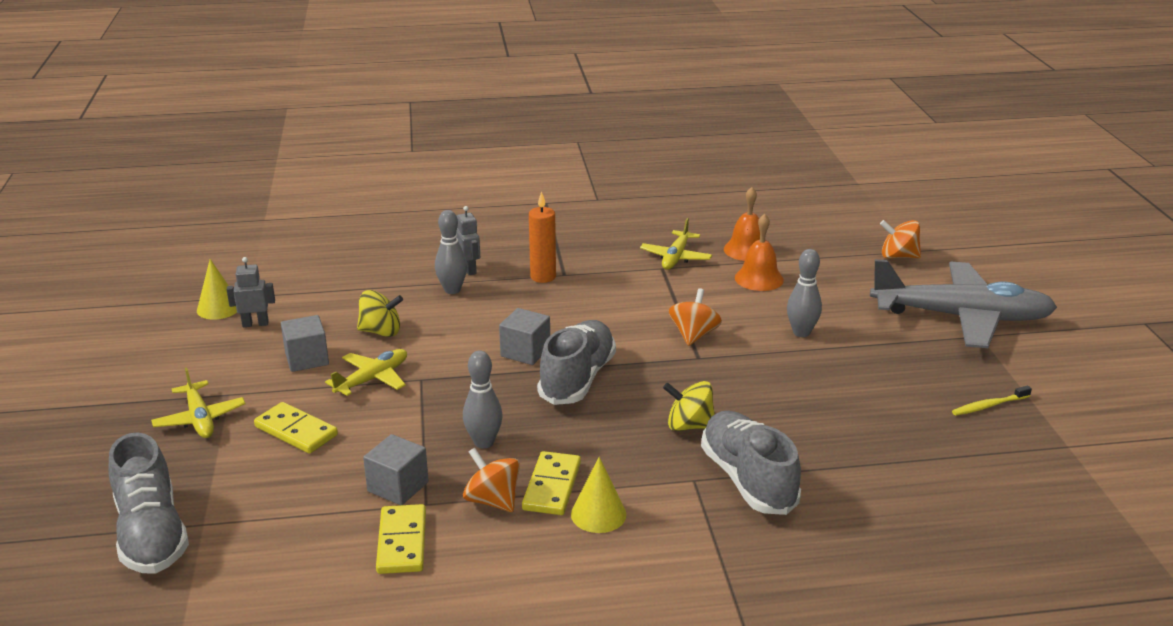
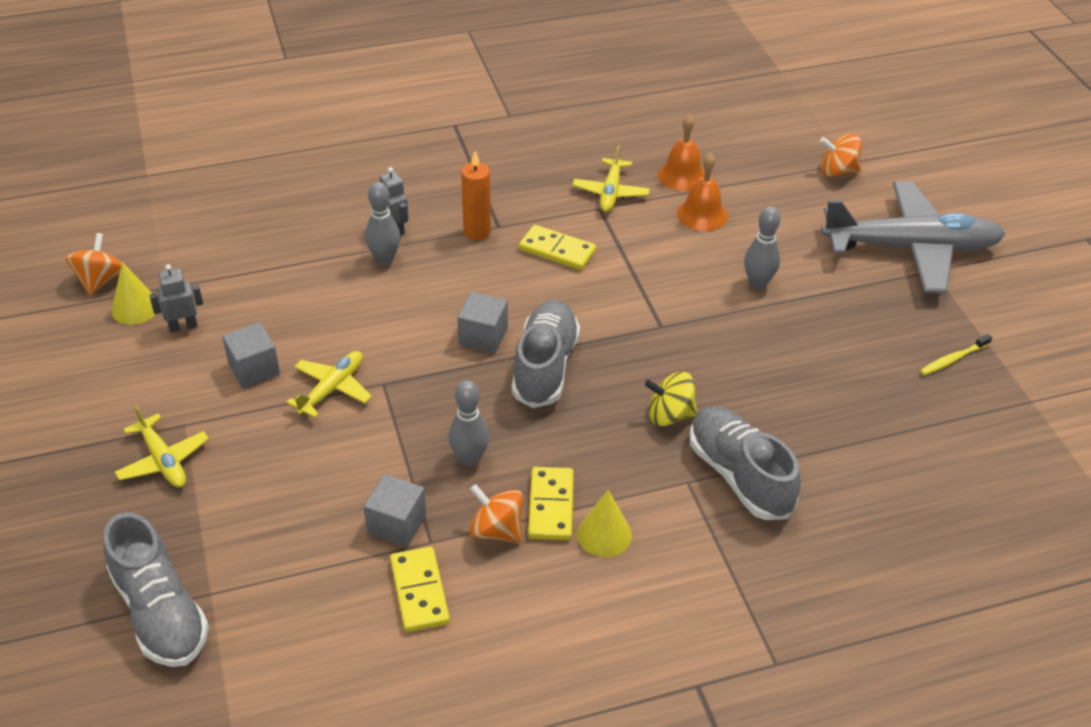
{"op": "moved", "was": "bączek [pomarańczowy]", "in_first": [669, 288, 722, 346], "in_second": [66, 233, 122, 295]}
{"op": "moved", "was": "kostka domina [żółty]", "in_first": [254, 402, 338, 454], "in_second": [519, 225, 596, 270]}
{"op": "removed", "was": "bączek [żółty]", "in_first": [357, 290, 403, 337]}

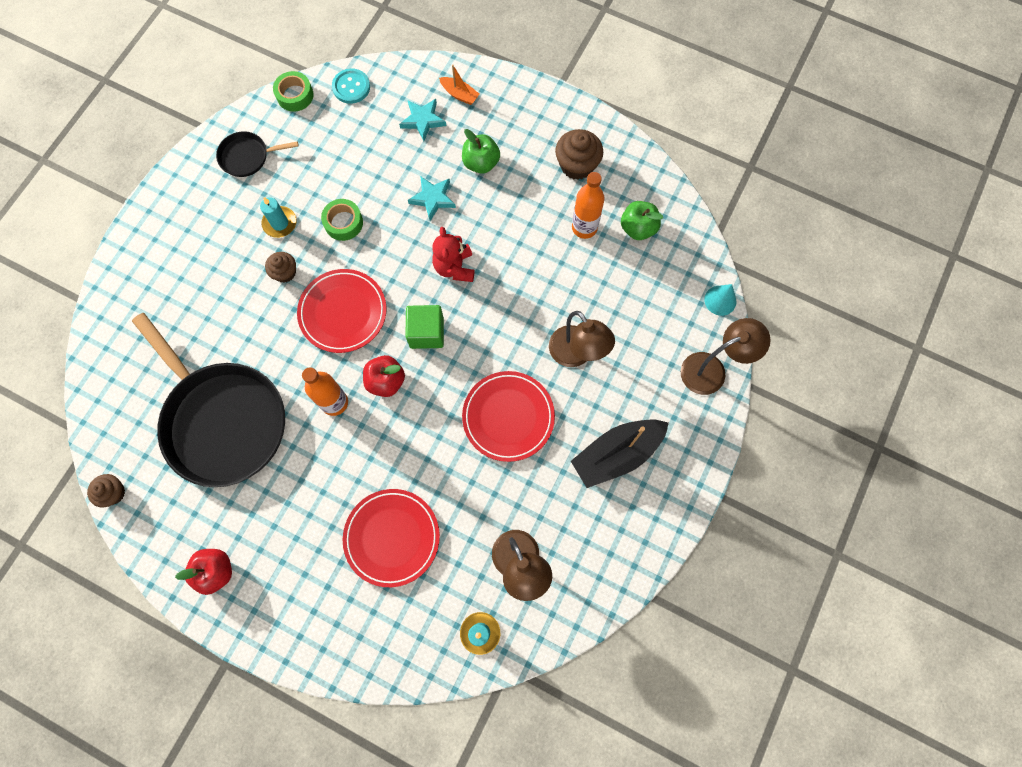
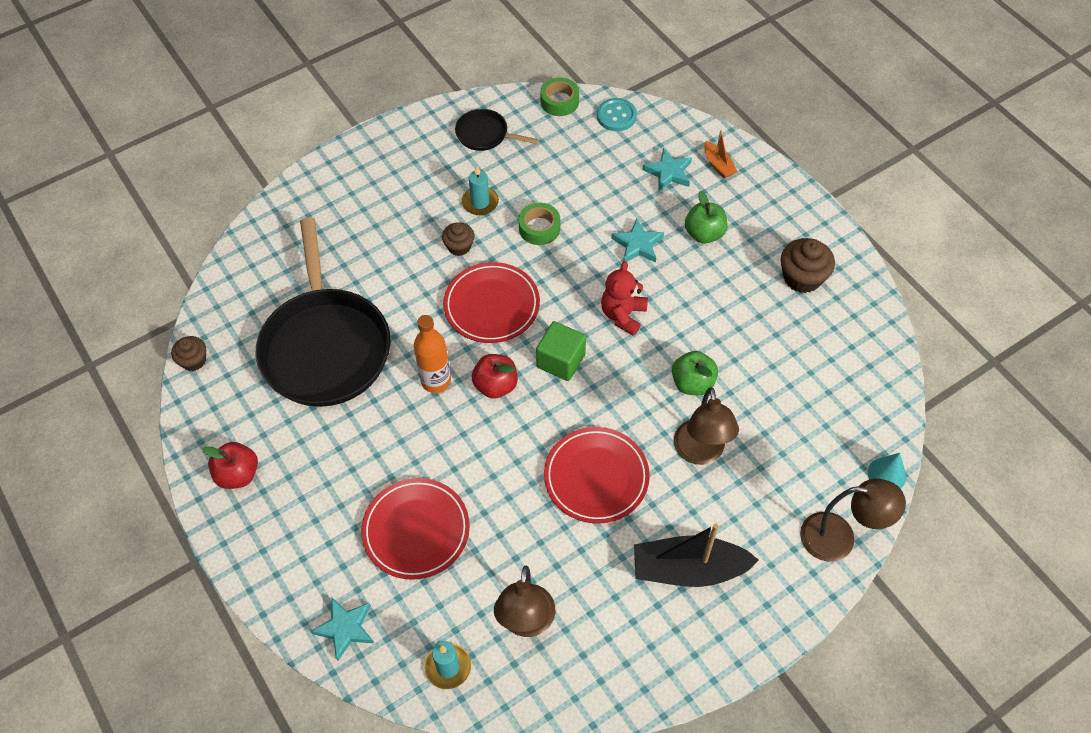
{"op": "added", "now": "gwiazda [turkusowy]", "in_second": [311, 598, 374, 661]}
{"op": "moved", "was": "jabłko [zielony]", "in_first": [621, 201, 663, 240], "in_second": [672, 351, 718, 395]}
{"op": "removed", "was": "butelka [pomarańczowy]", "in_first": [572, 172, 605, 239]}

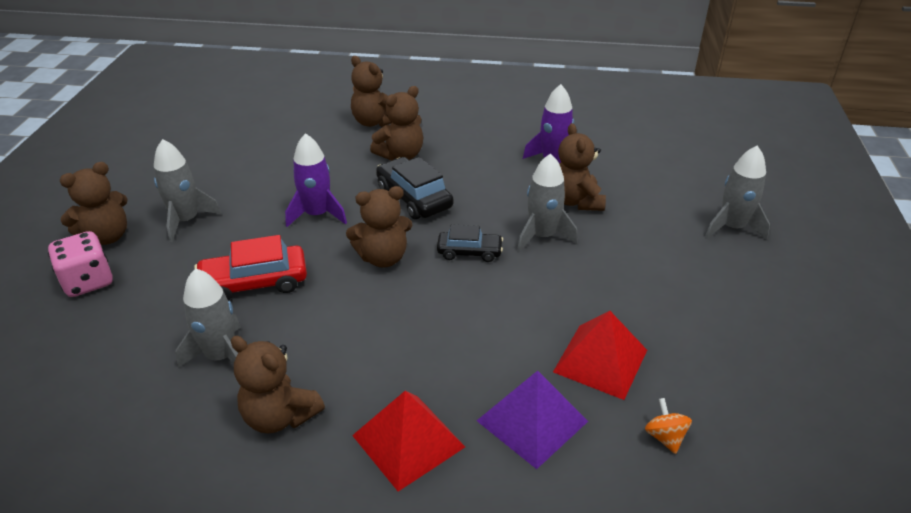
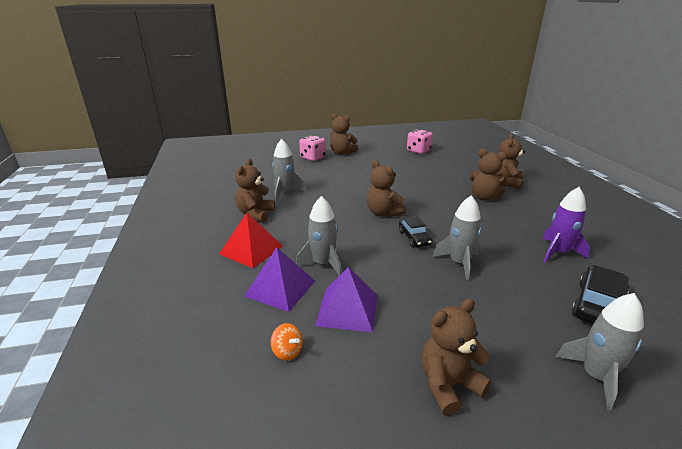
{"op": "turned", "was": "bączek [pomarańczowy]", "in_first": [645, 398, 692, 454], "in_second": [271, 323, 303, 361], "clockwise": 75}
{"op": "moved", "was": "rakieta [szary]", "in_first": [154, 139, 222, 242], "in_second": [296, 196, 342, 276]}
{"op": "recoloured", "was": "piramida [czerwony]", "now": "piramida [fioletowy]", "in_first": [553, 311, 647, 400], "in_second": [315, 267, 377, 332]}
{"op": "added", "now": "kostka do gry [różowy]", "in_second": [407, 129, 433, 154]}
{"op": "moved", "was": "miś [brązowy]", "in_first": [558, 123, 606, 211], "in_second": [421, 299, 491, 416]}
{"op": "moved", "was": "samochód [czarny]", "in_first": [376, 157, 453, 219], "in_second": [571, 265, 629, 324]}
{"op": "removed", "was": "samochód [czerwony]", "in_first": [194, 235, 307, 301]}
{"op": "removed", "was": "rakieta [fioletowy]", "in_first": [285, 133, 347, 227]}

_WHAT YOU HAVE TO DO_
Everything in the listing except the pictures must come back exactly as written.

_FINISHED EXERCISE_
{"op": "moved", "was": "bączek [pomarańczowy]", "in_first": [669, 288, 722, 346], "in_second": [66, 233, 122, 295]}
{"op": "moved", "was": "kostka domina [żółty]", "in_first": [254, 402, 338, 454], "in_second": [519, 225, 596, 270]}
{"op": "removed", "was": "bączek [żółty]", "in_first": [357, 290, 403, 337]}

{"op": "added", "now": "gwiazda [turkusowy]", "in_second": [311, 598, 374, 661]}
{"op": "moved", "was": "jabłko [zielony]", "in_first": [621, 201, 663, 240], "in_second": [672, 351, 718, 395]}
{"op": "removed", "was": "butelka [pomarańczowy]", "in_first": [572, 172, 605, 239]}

{"op": "turned", "was": "bączek [pomarańczowy]", "in_first": [645, 398, 692, 454], "in_second": [271, 323, 303, 361], "clockwise": 75}
{"op": "moved", "was": "rakieta [szary]", "in_first": [154, 139, 222, 242], "in_second": [296, 196, 342, 276]}
{"op": "recoloured", "was": "piramida [czerwony]", "now": "piramida [fioletowy]", "in_first": [553, 311, 647, 400], "in_second": [315, 267, 377, 332]}
{"op": "added", "now": "kostka do gry [różowy]", "in_second": [407, 129, 433, 154]}
{"op": "moved", "was": "miś [brązowy]", "in_first": [558, 123, 606, 211], "in_second": [421, 299, 491, 416]}
{"op": "moved", "was": "samochód [czarny]", "in_first": [376, 157, 453, 219], "in_second": [571, 265, 629, 324]}
{"op": "removed", "was": "samochód [czerwony]", "in_first": [194, 235, 307, 301]}
{"op": "removed", "was": "rakieta [fioletowy]", "in_first": [285, 133, 347, 227]}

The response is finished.